TASK PROMPT
An exact reproduction of all the data is needed, with no images in it.

GIVEN DATA
- - - -
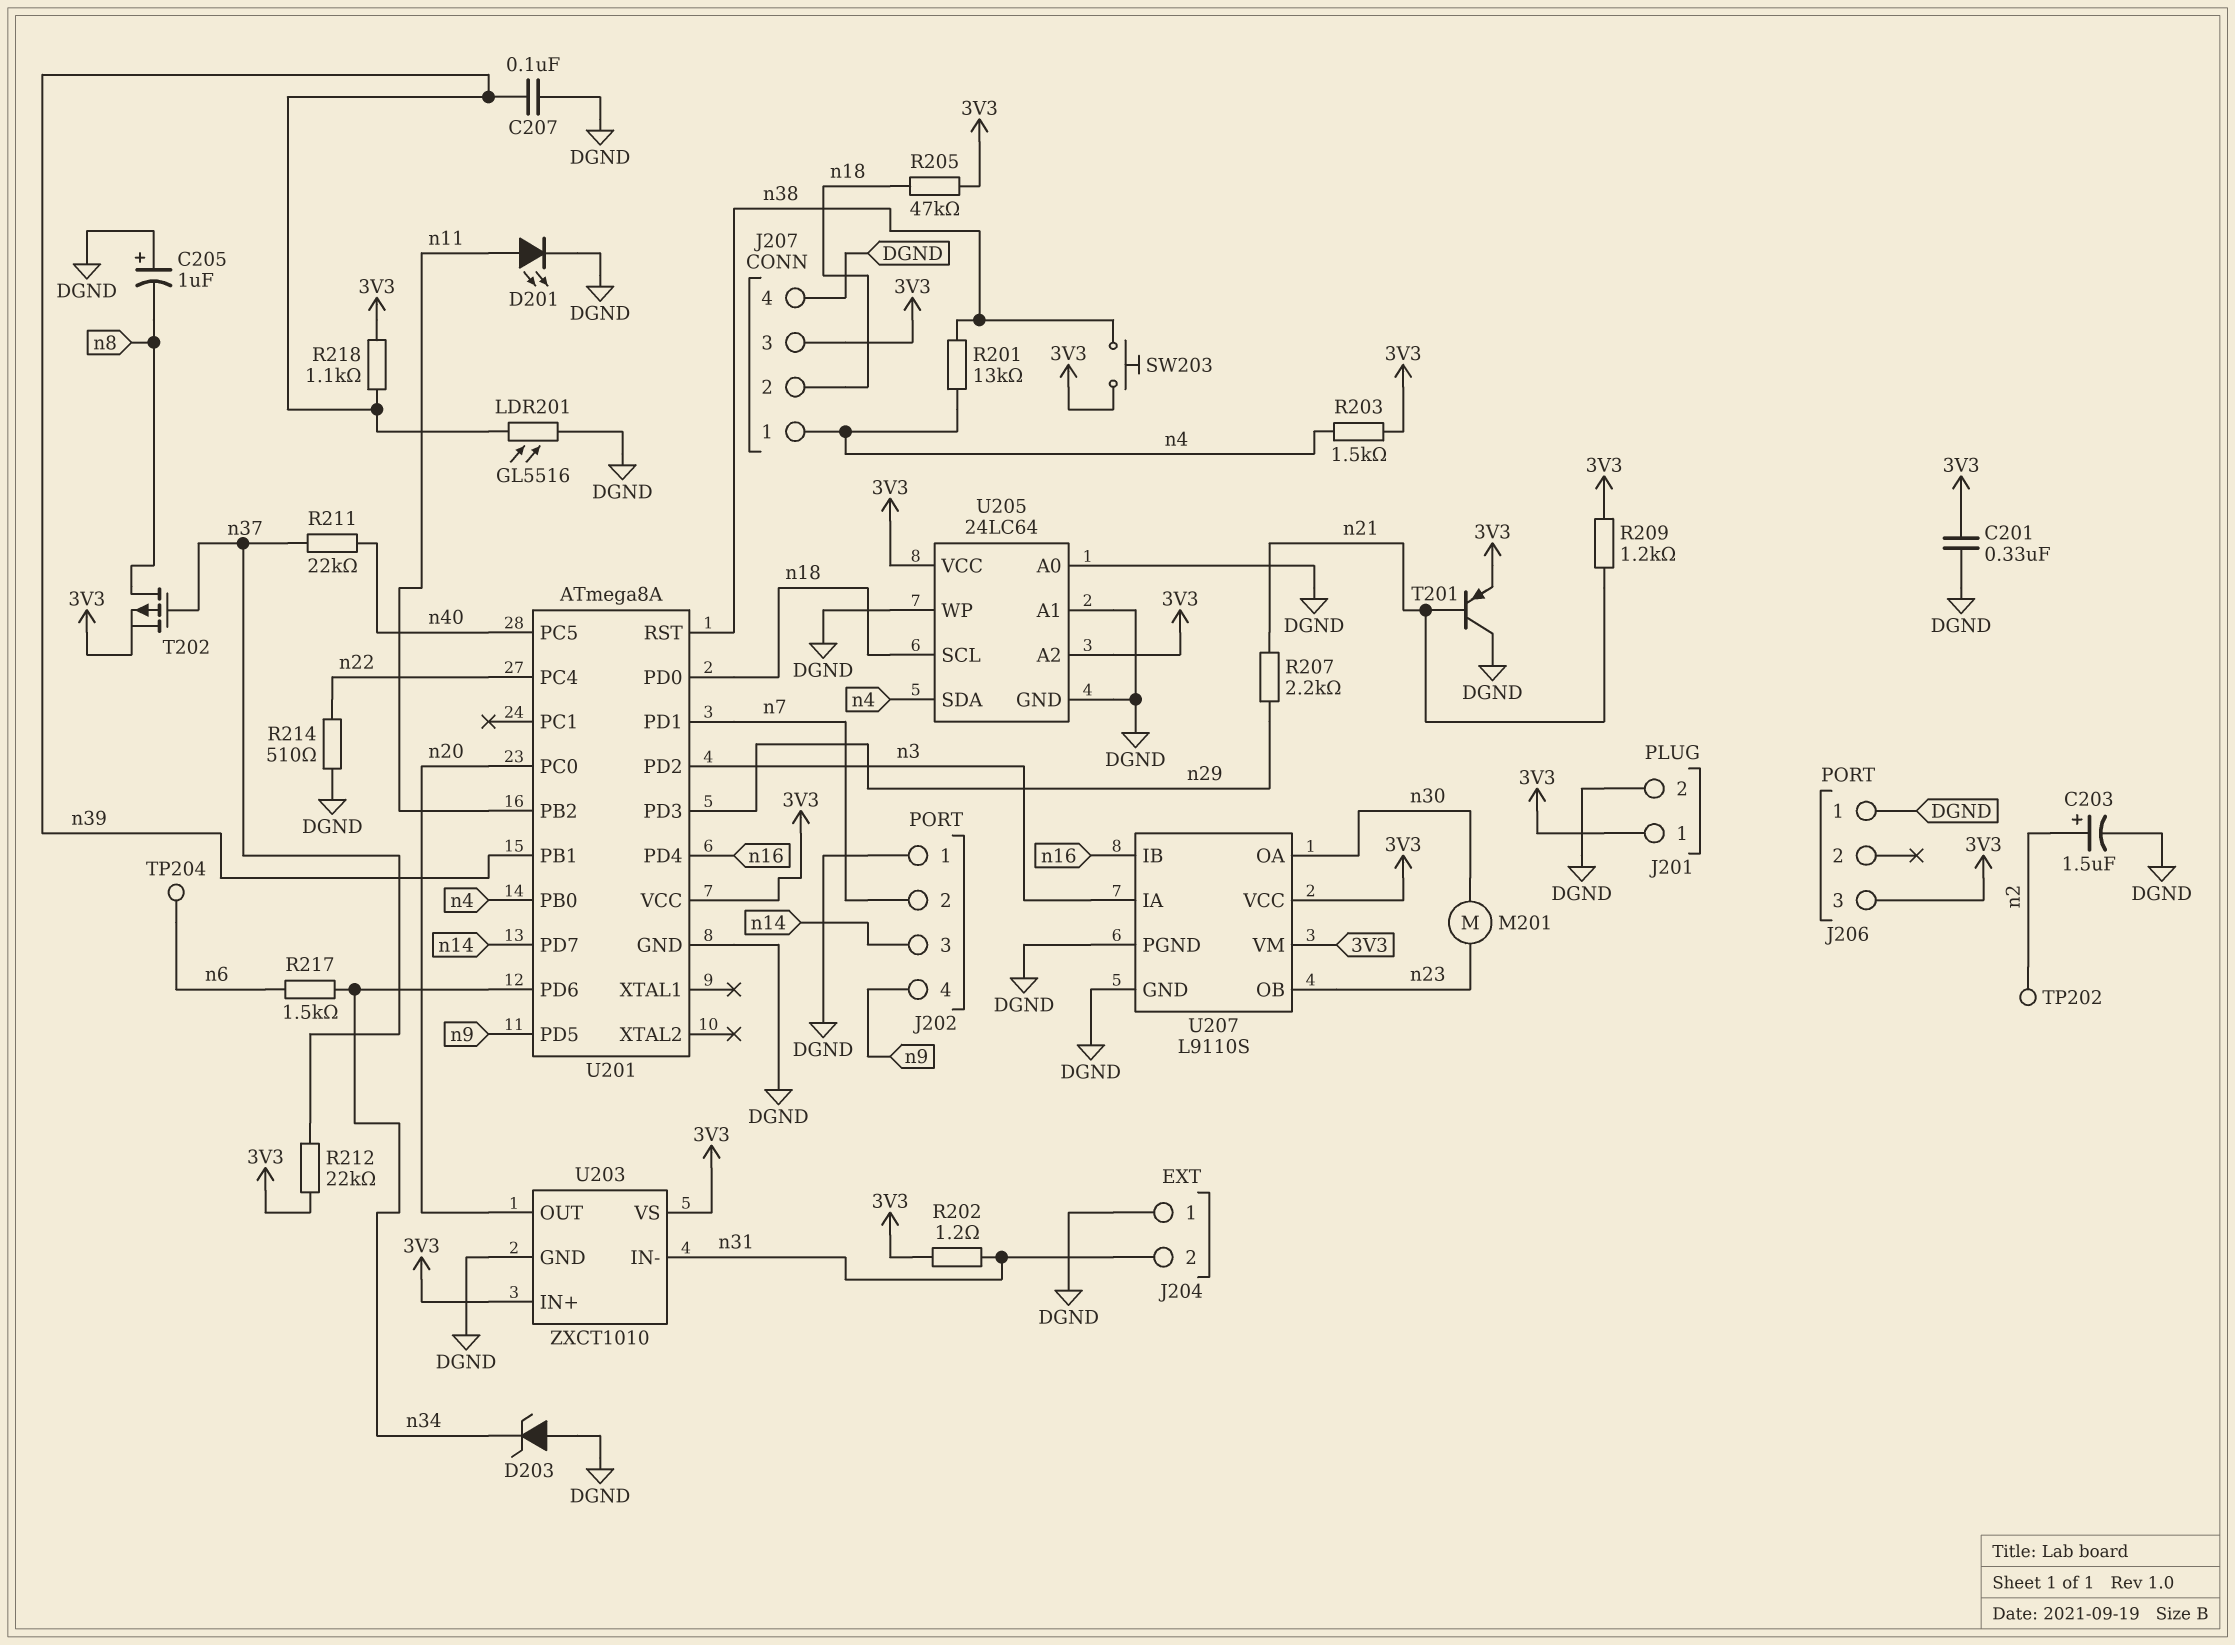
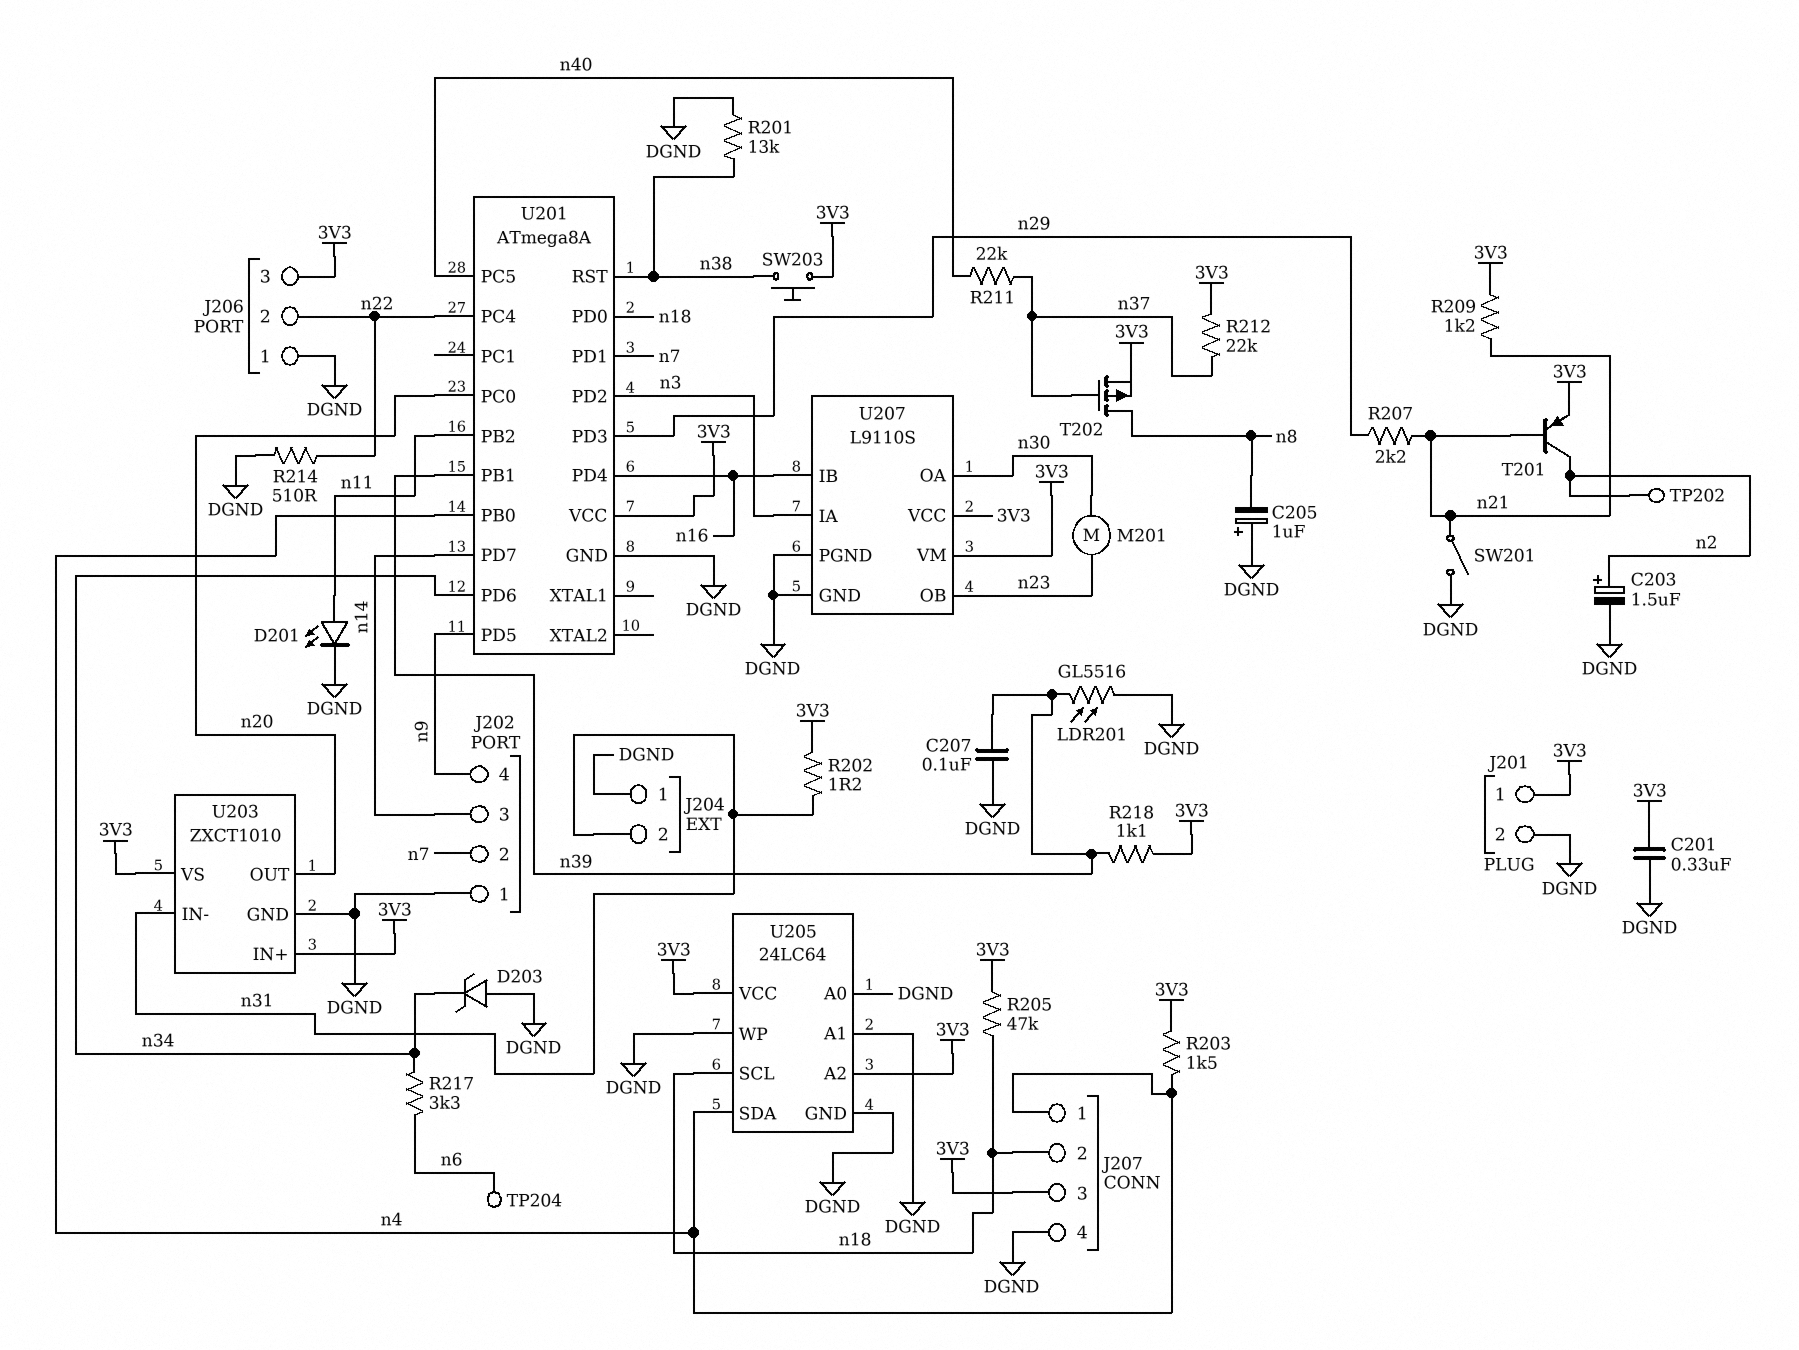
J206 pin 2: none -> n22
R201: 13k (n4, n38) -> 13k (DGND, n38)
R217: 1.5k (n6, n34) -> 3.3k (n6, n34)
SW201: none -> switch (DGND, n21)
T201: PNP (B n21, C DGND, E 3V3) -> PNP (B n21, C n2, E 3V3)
- - - -
OUTPUT
J206 pin 2: none -> n22
R201: 13k (n4, n38) -> 13k (DGND, n38)
R217: 1.5k (n6, n34) -> 3.3k (n6, n34)
SW201: none -> switch (DGND, n21)
T201: PNP (B n21, C DGND, E 3V3) -> PNP (B n21, C n2, E 3V3)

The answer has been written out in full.